◆ PROBLEM TO WORK ON
With images removed, return the whole listing exactly as written.

-------- PROVIDED RECORDS

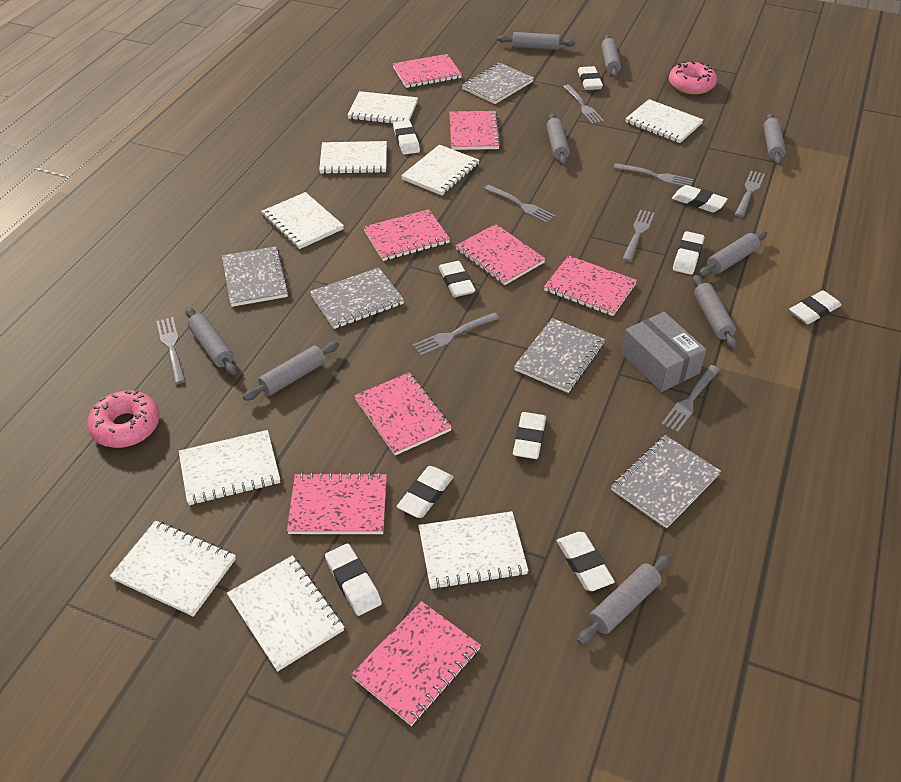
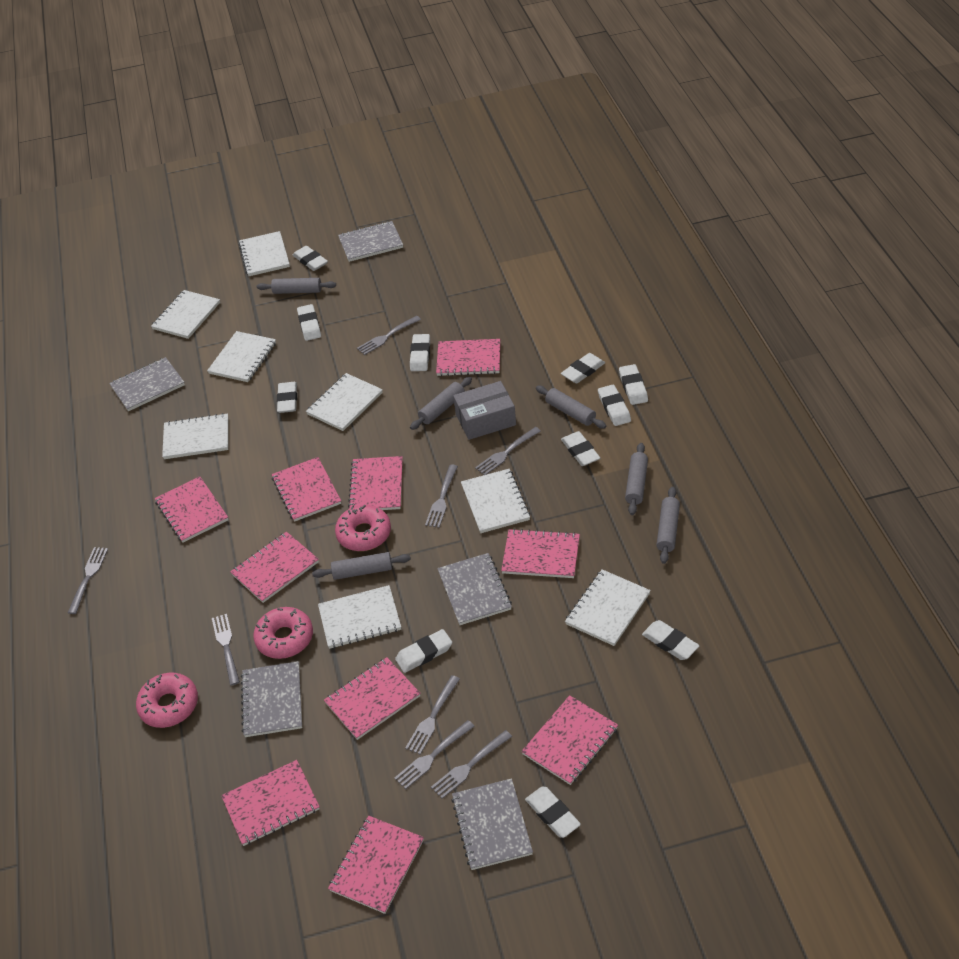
grey rolling pin: 9 -> 6
pink donut: 2 -> 3
pink notebook: 8 -> 10
white eraser: 10 -> 11
white notebook: 9 -> 8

----------------

◆ SOLUTION BELOW
grey rolling pin: 9 -> 6
pink donut: 2 -> 3
pink notebook: 8 -> 10
white eraser: 10 -> 11
white notebook: 9 -> 8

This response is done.